▶ _Task brief_: Check each line of the listing for the string "cyan". Copy those where it appears.

▶ _Data segment_:

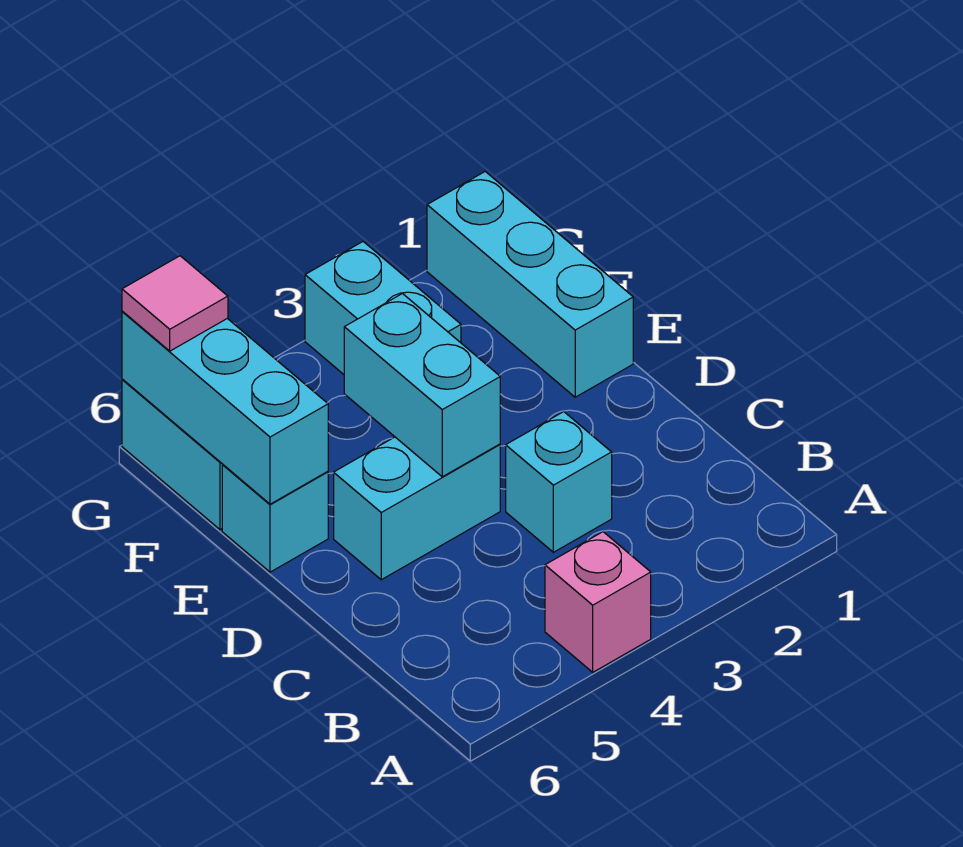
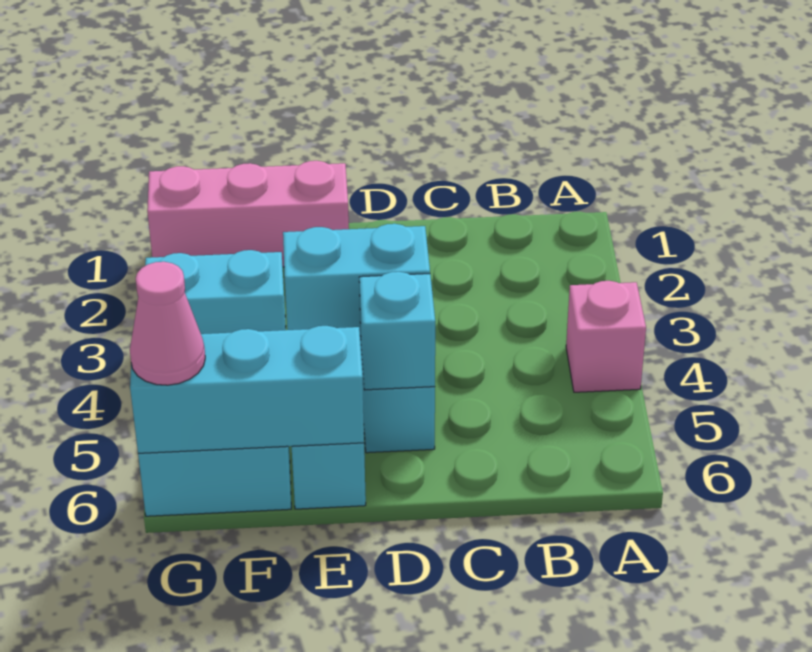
cyan brick C3 level 1 -> cyan brick D5 level 2
cyan brick E1:G1 level 1 -> pink brick E1:G1 level 1
pink tile G6 level 3 -> pink cone G6 level 3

▶ _Solution to this task_:
cyan brick C3 level 1 -> cyan brick D5 level 2
cyan brick E1:G1 level 1 -> pink brick E1:G1 level 1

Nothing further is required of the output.